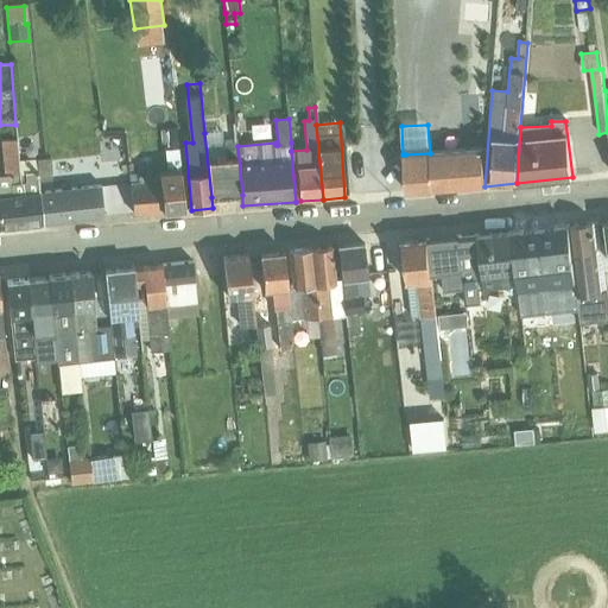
[(177,130),(169,131),(171,149),(165,150),(168,173),(182,172),(177,130)]
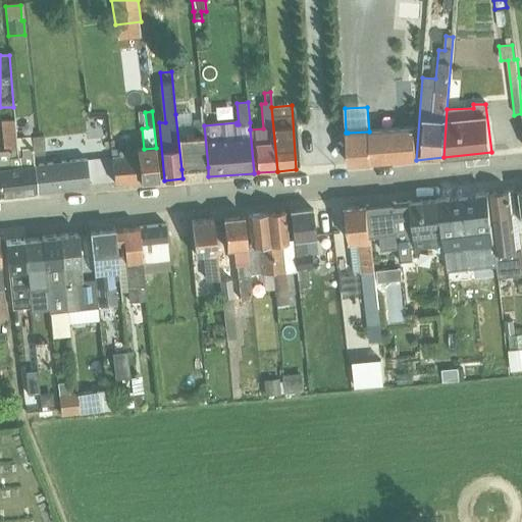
[(175,114),(181,169),(208,167),(204,125),(203,121),(192,122),(191,113),(175,114)]
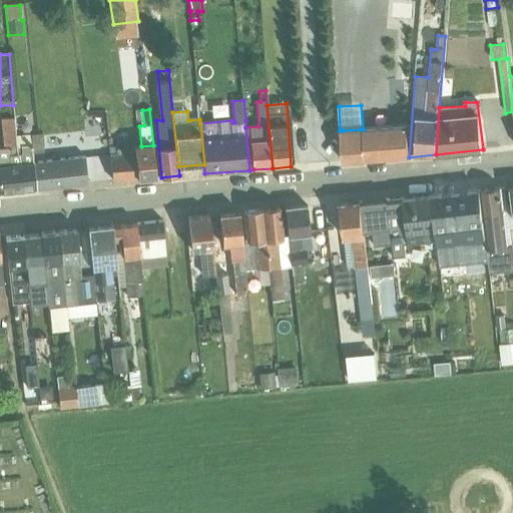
[(14,118),(2,119),(4,148),(16,147),(15,136),(14,118)]
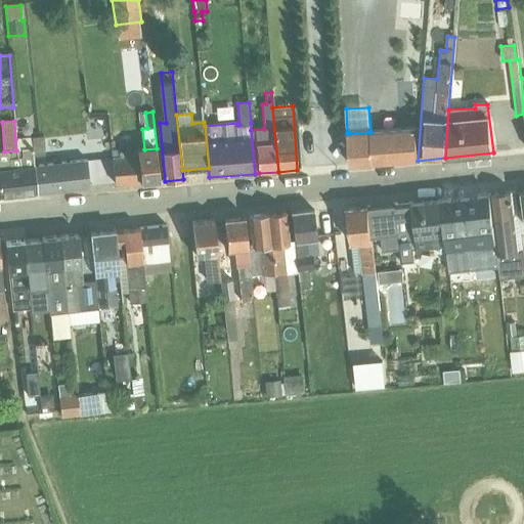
[(374,132),(373,164),(418,161),(416,130),(374,132)]
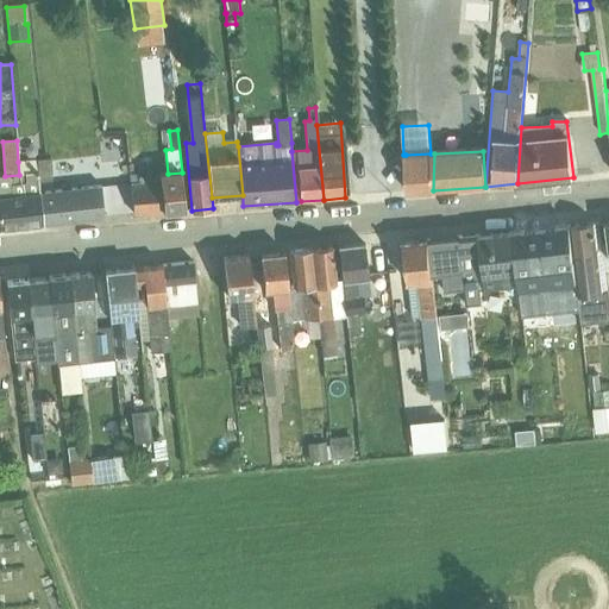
[(431,154),(406,155),(407,193),(433,190),(434,154),(431,154)]
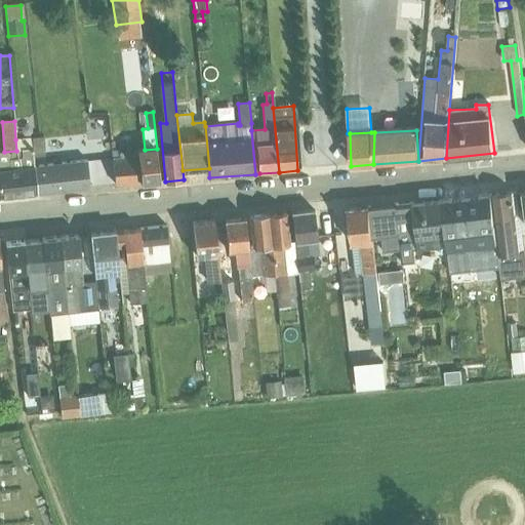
[(44,137),(32,138),(34,157),(46,156),(44,137)]
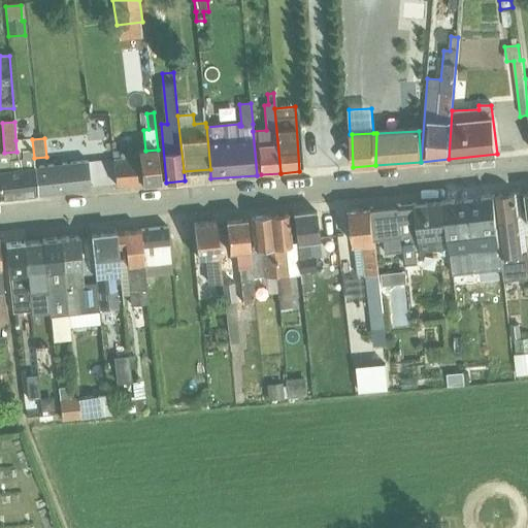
[(0,153),(0,199),(37,195),(35,167),(34,158),(32,139),(15,140),(17,152),(4,153),(0,153)]
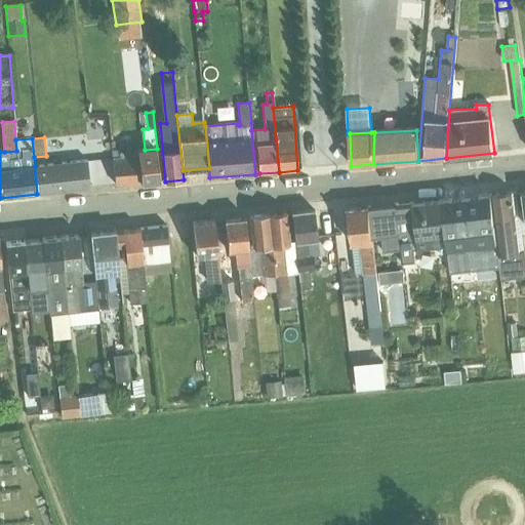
[(142,184),(138,150),(116,152),(116,148),(113,148),(116,186),(142,184)]
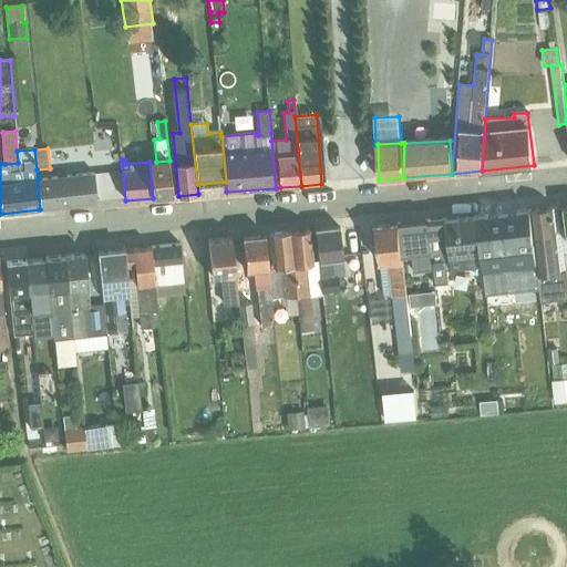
[(150,162),(153,198),(173,196),(169,161),(156,162),(150,162)]
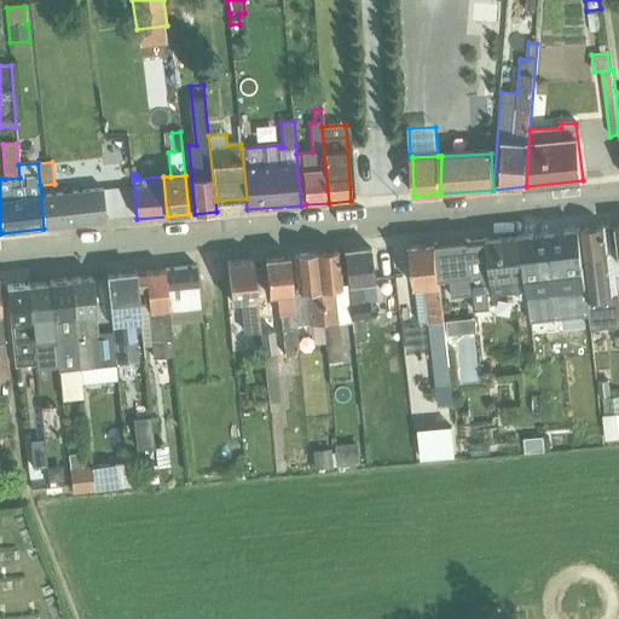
[(41,196),(44,229),(106,221),(102,190),(41,196)]
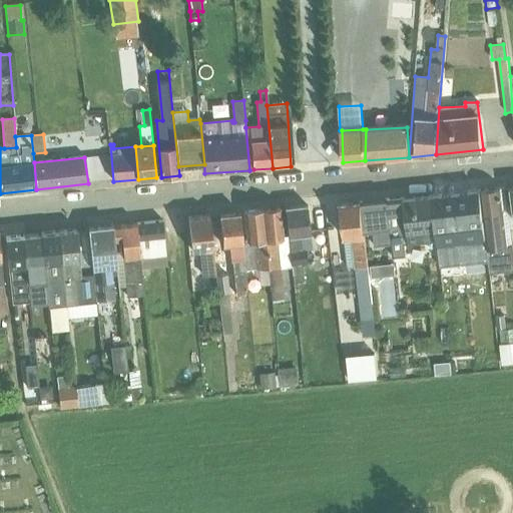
[(488,249),(491,274),(512,271),(512,246),(508,247),(501,188),(481,190),(488,249)]
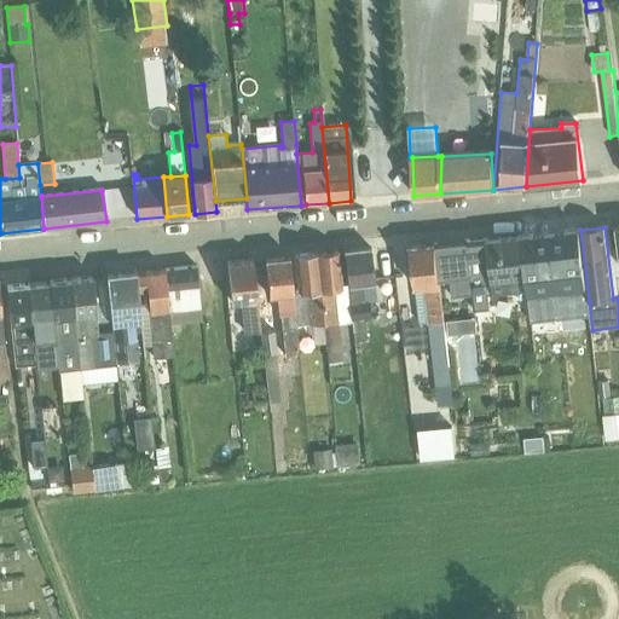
[(559,301),(561,323),(576,320),(577,336),(593,335),(593,330),(589,301),(580,230),(556,232),(562,300),(559,301)]
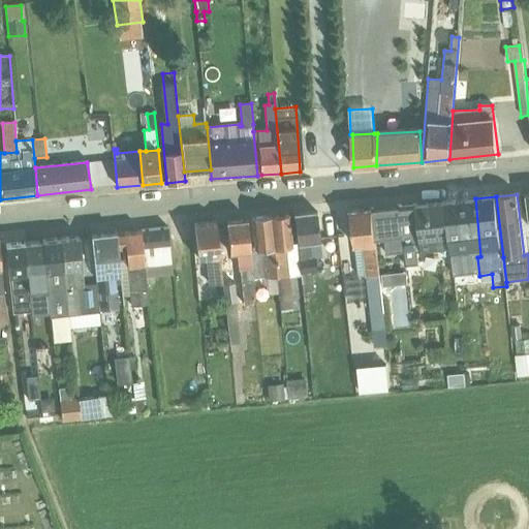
[(446,201),(452,249),(455,275),(464,274),(465,285),(480,284),(479,276),(477,257),(473,257),(467,199),(446,201)]
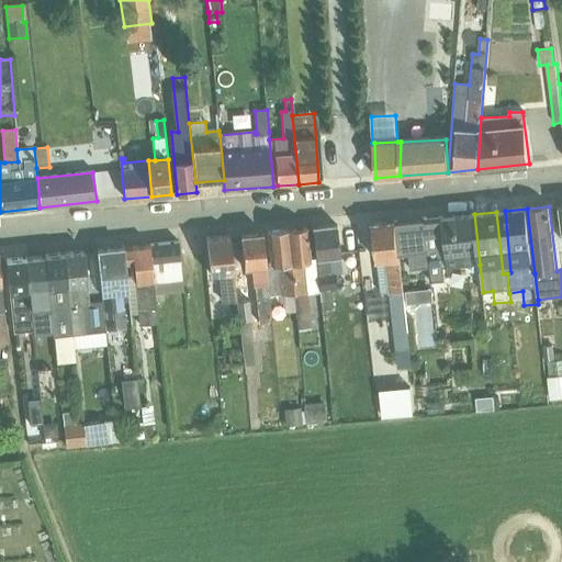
[(423,220),(395,222),(400,254),(408,253),(411,270),(430,268),(431,283),(445,282),(444,268),(480,265),(474,214),(427,218),(425,220),(423,220)]
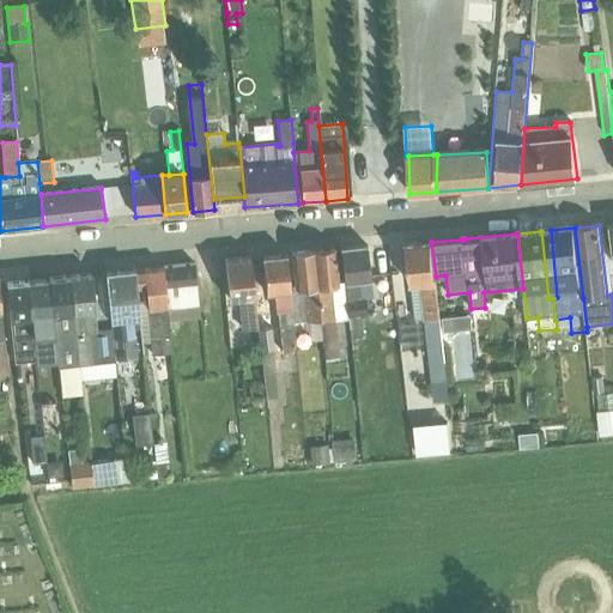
[(436,277),(431,242),(407,244),(416,321),(424,320),(434,405),(449,402),(436,277)]
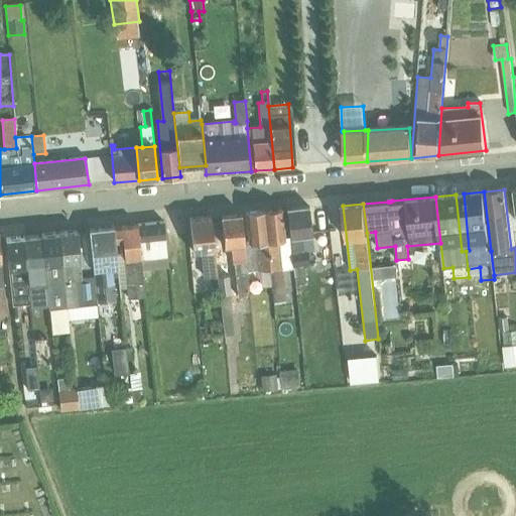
[(290,238),(293,270),(296,298),(300,298),(299,285),(305,285),(303,266),(309,266),(308,252),(311,252),(310,237),(312,237),(309,209),(309,208),(287,210),(290,238)]
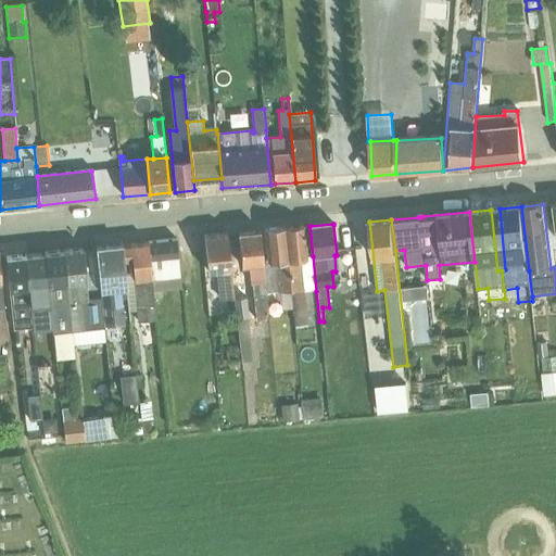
[(285,229),(291,292),(294,321),(295,333),(308,332),(305,292),(316,291),(313,256),(307,256),(304,227),(285,229)]
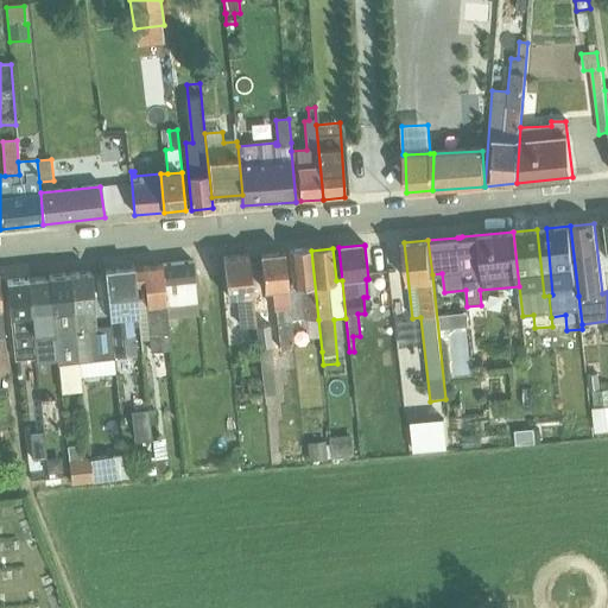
[(301,287),(303,316),(303,321),(318,320),(311,251),(290,252),(293,287),(301,287)]
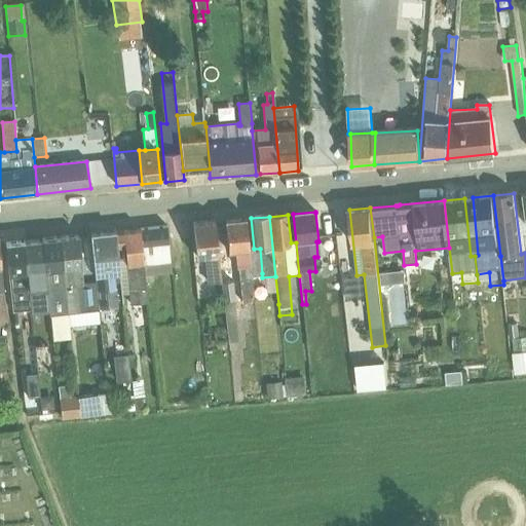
[(232,282),(222,283),(228,343),(232,342),(239,342),(235,300),(242,299),(242,303),(252,302),(252,297),(254,297),(252,274),(250,250),(246,219),(225,221),(232,282)]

※ ※ ※

* **EXERCISE REQUIREMENTS**
Set down the records exactly, without the pictures.

* **ANSWER AREA**
[(177,130),(169,131),(171,149),(165,150),(168,173),(182,172),(177,130)]
[(175,114),(181,169),(208,167),(204,125),(203,121),(192,122),(191,113),(175,114)]
[(14,118),(2,119),(4,148),(16,147),(15,136),(14,118)]
[(374,132),(373,164),(418,161),(416,130),(374,132)]
[(431,154),(406,155),(407,193),(433,190),(434,154),(431,154)]
[(44,137),(32,138),(34,157),(46,156),(44,137)]
[(0,153),(0,199),(37,195),(35,167),(34,158),(32,139),(15,140),(17,152),(4,153),(0,153)]
[(142,184),(138,150),(116,152),(116,148),(113,148),(116,186),(142,184)]
[(150,162),(153,198),(173,196),(169,161),(156,162),(150,162)]
[(41,196),(44,229),(106,221),(102,190),(41,196)]
[(488,249),(491,274),(512,271),(512,246),(508,247),(501,188),(481,190),(488,249)]
[(559,301),(561,323),(576,320),(577,336),(593,335),(593,330),(589,301),(580,230),(556,232),(562,300),(559,301)]
[(446,201),(452,249),(455,275),(464,274),(465,285),(480,284),(479,276),(477,257),(473,257),(467,199),(446,201)]
[(423,220),(395,222),(400,254),(408,253),(411,270),(430,268),(431,283),(445,282),(444,268),(480,265),(474,214),(427,218),(425,220),(423,220)]
[(436,277),(431,242),(407,244),(416,321),(424,320),(434,405),(449,402),(436,277)]
[(290,238),(293,270),(296,298),(300,298),(299,285),(305,285),(303,266),(309,266),(308,252),(311,252),(310,237),(312,237),(309,209),(309,208),(287,210),(290,238)]
[(285,229),(291,292),(294,321),(295,333),(308,332),(305,292),(316,291),(313,256),(307,256),(304,227),(285,229)]
[(301,287),(303,316),(303,321),(318,320),(311,251),(290,252),(293,287),(301,287)]
[(232,282),(222,283),(228,343),(232,342),(239,342),(235,300),(242,299),(242,303),(252,302),(252,297),(254,297),(252,274),(250,250),(246,219),(225,221),(232,282)]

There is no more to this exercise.